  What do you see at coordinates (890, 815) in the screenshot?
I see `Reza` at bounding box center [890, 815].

--

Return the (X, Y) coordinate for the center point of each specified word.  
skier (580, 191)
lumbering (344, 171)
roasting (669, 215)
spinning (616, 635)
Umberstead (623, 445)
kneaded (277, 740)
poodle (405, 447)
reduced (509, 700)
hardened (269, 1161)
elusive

AIM OF THE EXERCISE:
Count the lines above that contain the string "center", treating case as significant, and give only the number.

THE RESULT:
2